• _Input data_:
··········

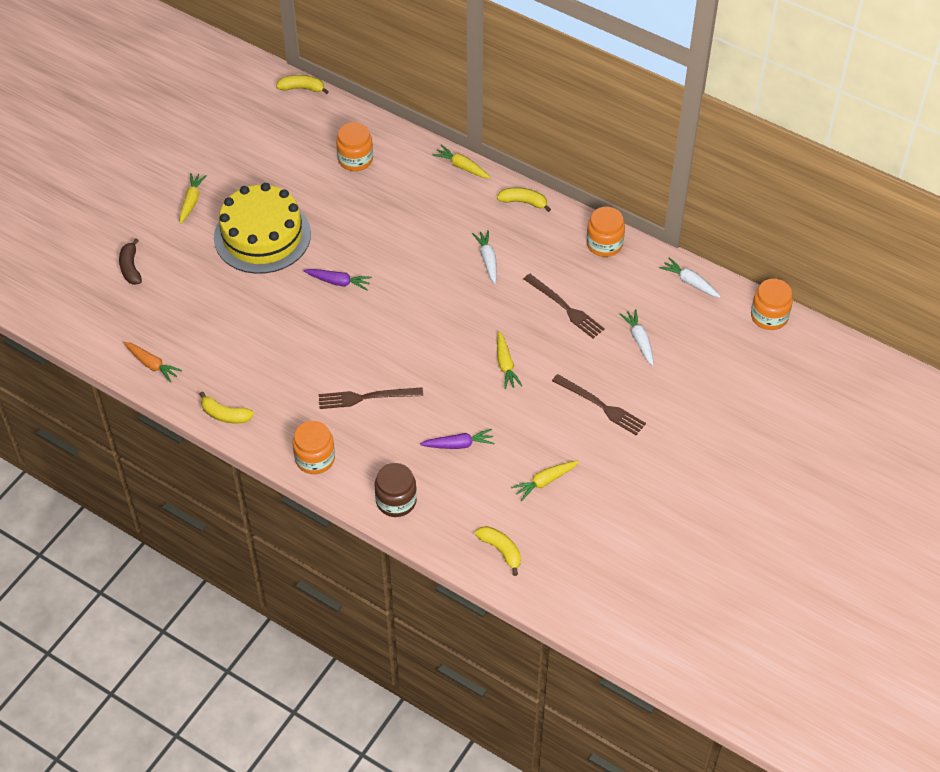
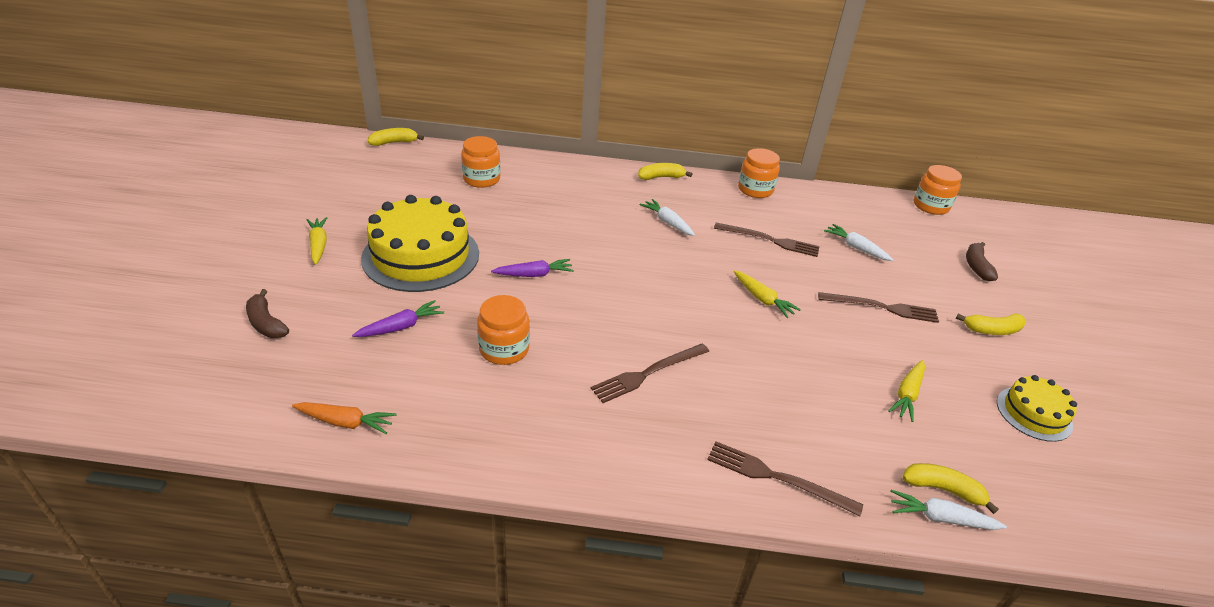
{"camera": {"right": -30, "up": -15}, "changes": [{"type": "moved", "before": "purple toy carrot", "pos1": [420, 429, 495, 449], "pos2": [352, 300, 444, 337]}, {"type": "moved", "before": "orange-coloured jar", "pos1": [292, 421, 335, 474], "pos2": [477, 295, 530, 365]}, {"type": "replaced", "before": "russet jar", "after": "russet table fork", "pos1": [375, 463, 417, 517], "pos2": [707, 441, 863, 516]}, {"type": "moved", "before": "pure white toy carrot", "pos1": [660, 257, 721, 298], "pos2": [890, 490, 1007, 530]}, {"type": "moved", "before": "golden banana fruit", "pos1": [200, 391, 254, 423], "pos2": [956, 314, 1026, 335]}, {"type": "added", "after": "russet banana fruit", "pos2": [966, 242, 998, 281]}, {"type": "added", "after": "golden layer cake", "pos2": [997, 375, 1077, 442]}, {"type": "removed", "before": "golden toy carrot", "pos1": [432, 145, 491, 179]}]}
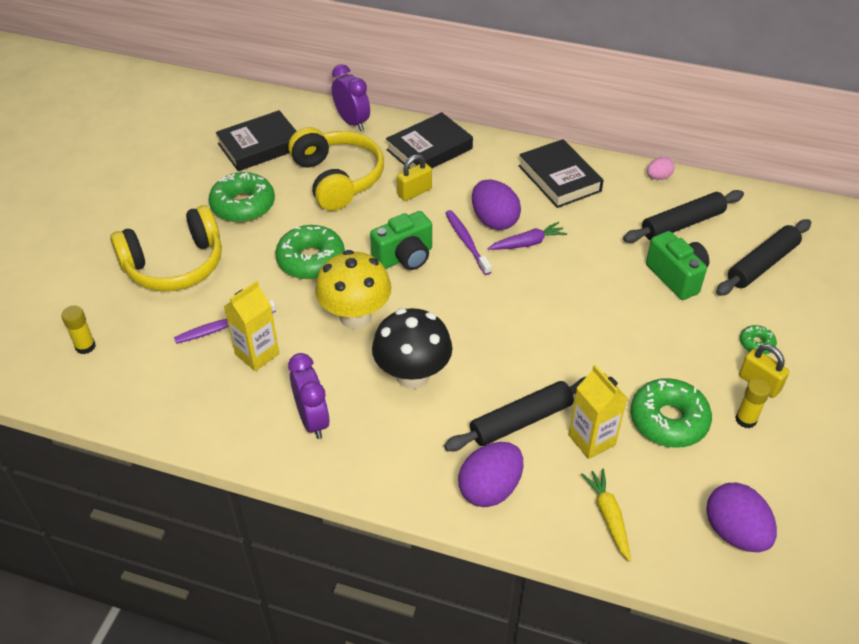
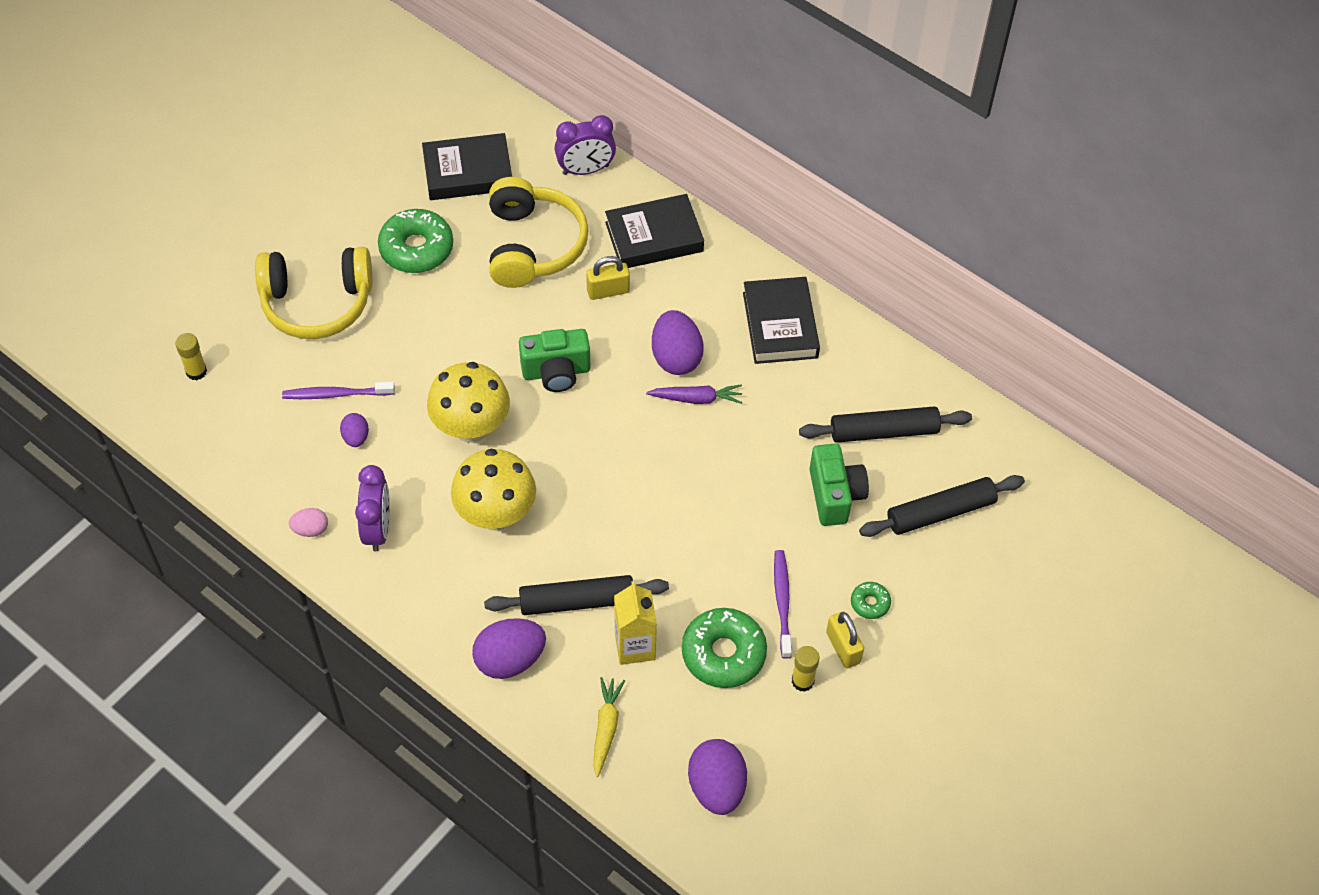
{"camera": {"right": 20, "up": 10}, "changes": [{"type": "moved", "before": "rosy egg", "pos1": [647, 157, 675, 180], "pos2": [289, 508, 328, 537]}, {"type": "replaced", "before": "golden milk carton", "after": "purple egg", "pos1": [224, 281, 279, 371], "pos2": [340, 413, 369, 447]}, {"type": "recoloured", "before": "black mushroom", "after": "golden mushroom", "pos1": [372, 308, 452, 389], "pos2": [451, 449, 536, 531]}, {"type": "turned", "before": "purple clock", "pos1": [332, 64, 370, 131], "pos2": [555, 115, 616, 175], "turn": 90}, {"type": "moved", "before": "purple toothbrush", "pos1": [445, 210, 492, 275], "pos2": [774, 550, 792, 659]}, {"type": "removed", "before": "green donut", "pos1": [275, 225, 345, 279]}]}
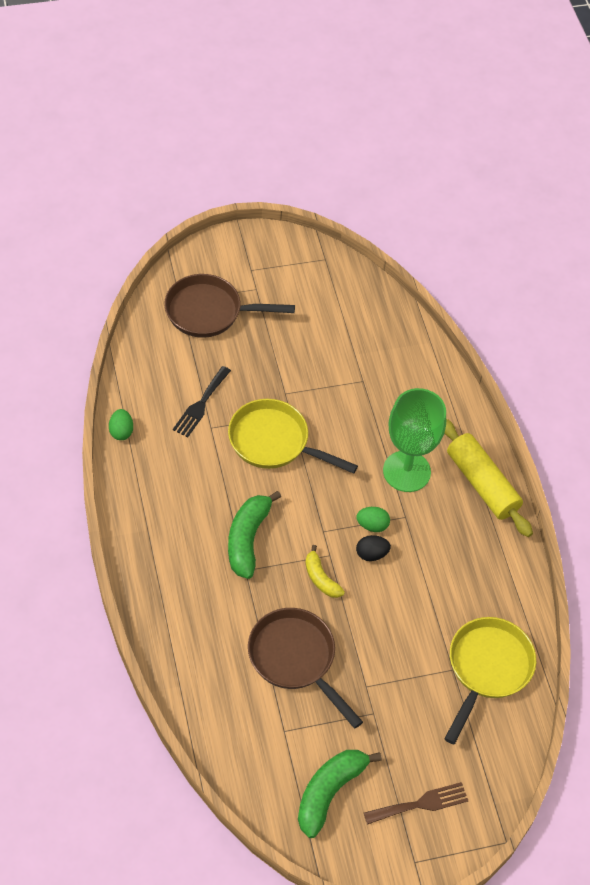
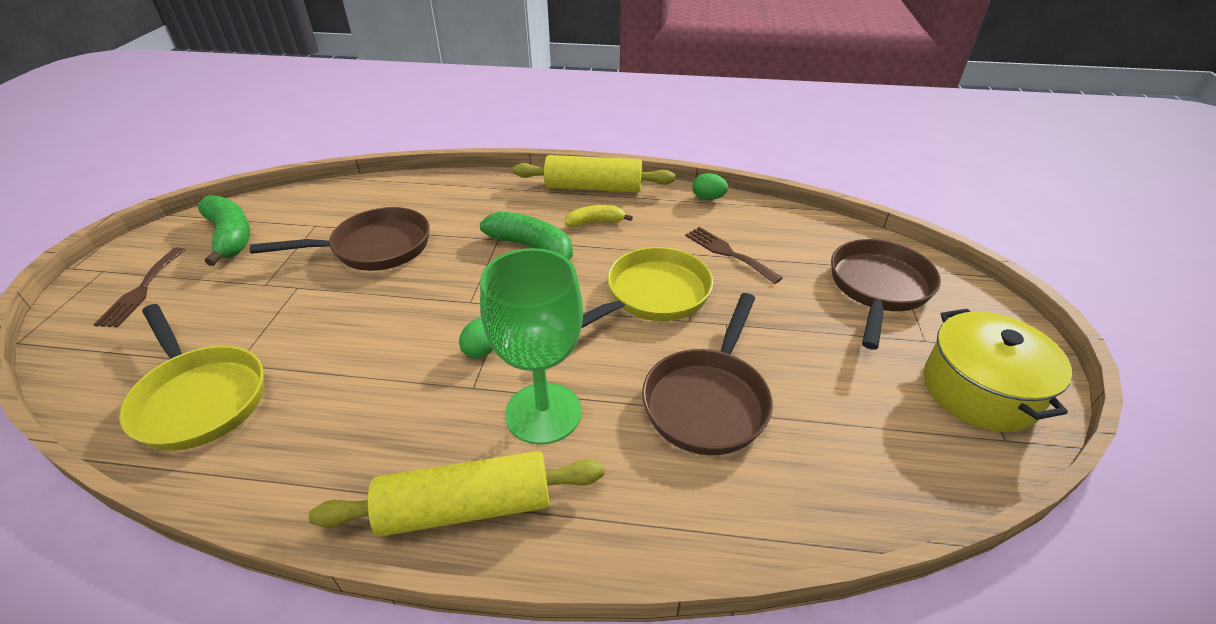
{"camera": {"right": 115, "up": -15}, "changes": [{"type": "added", "after": "golden dough roller", "pos2": [513, 155, 675, 193]}, {"type": "moved", "before": "golden banana fruit", "pos1": [305, 545, 345, 598], "pos2": [565, 205, 633, 227]}, {"type": "added", "after": "russet pan", "pos2": [642, 293, 773, 455]}, {"type": "recoloured", "before": "black table fork", "after": "russet table fork", "pos1": [173, 366, 231, 437], "pos2": [685, 227, 783, 284]}, {"type": "added", "after": "golden stockpot", "pos2": [924, 309, 1072, 432]}, {"type": "removed", "before": "black egg", "pos1": [356, 535, 391, 561]}]}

··········

• _Task goal_:
If a picture appears in the data, omit it; transcribe all the rest exactly.

• _Solution to the exercise_:
{"camera": {"right": -30, "up": -15}, "changes": [{"type": "moved", "before": "purple toy carrot", "pos1": [420, 429, 495, 449], "pos2": [352, 300, 444, 337]}, {"type": "moved", "before": "orange-coloured jar", "pos1": [292, 421, 335, 474], "pos2": [477, 295, 530, 365]}, {"type": "replaced", "before": "russet jar", "after": "russet table fork", "pos1": [375, 463, 417, 517], "pos2": [707, 441, 863, 516]}, {"type": "moved", "before": "pure white toy carrot", "pos1": [660, 257, 721, 298], "pos2": [890, 490, 1007, 530]}, {"type": "moved", "before": "golden banana fruit", "pos1": [200, 391, 254, 423], "pos2": [956, 314, 1026, 335]}, {"type": "added", "after": "russet banana fruit", "pos2": [966, 242, 998, 281]}, {"type": "added", "after": "golden layer cake", "pos2": [997, 375, 1077, 442]}, {"type": "removed", "before": "golden toy carrot", "pos1": [432, 145, 491, 179]}]}
{"camera": {"right": 20, "up": 10}, "changes": [{"type": "moved", "before": "rosy egg", "pos1": [647, 157, 675, 180], "pos2": [289, 508, 328, 537]}, {"type": "replaced", "before": "golden milk carton", "after": "purple egg", "pos1": [224, 281, 279, 371], "pos2": [340, 413, 369, 447]}, {"type": "recoloured", "before": "black mushroom", "after": "golden mushroom", "pos1": [372, 308, 452, 389], "pos2": [451, 449, 536, 531]}, {"type": "turned", "before": "purple clock", "pos1": [332, 64, 370, 131], "pos2": [555, 115, 616, 175], "turn": 90}, {"type": "moved", "before": "purple toothbrush", "pos1": [445, 210, 492, 275], "pos2": [774, 550, 792, 659]}, {"type": "removed", "before": "green donut", "pos1": [275, 225, 345, 279]}]}
{"camera": {"right": 115, "up": -15}, "changes": [{"type": "added", "after": "golden dough roller", "pos2": [513, 155, 675, 193]}, {"type": "moved", "before": "golden banana fruit", "pos1": [305, 545, 345, 598], "pos2": [565, 205, 633, 227]}, {"type": "added", "after": "russet pan", "pos2": [642, 293, 773, 455]}, {"type": "recoloured", "before": "black table fork", "after": "russet table fork", "pos1": [173, 366, 231, 437], "pos2": [685, 227, 783, 284]}, {"type": "added", "after": "golden stockpot", "pos2": [924, 309, 1072, 432]}, {"type": "removed", "before": "black egg", "pos1": [356, 535, 391, 561]}]}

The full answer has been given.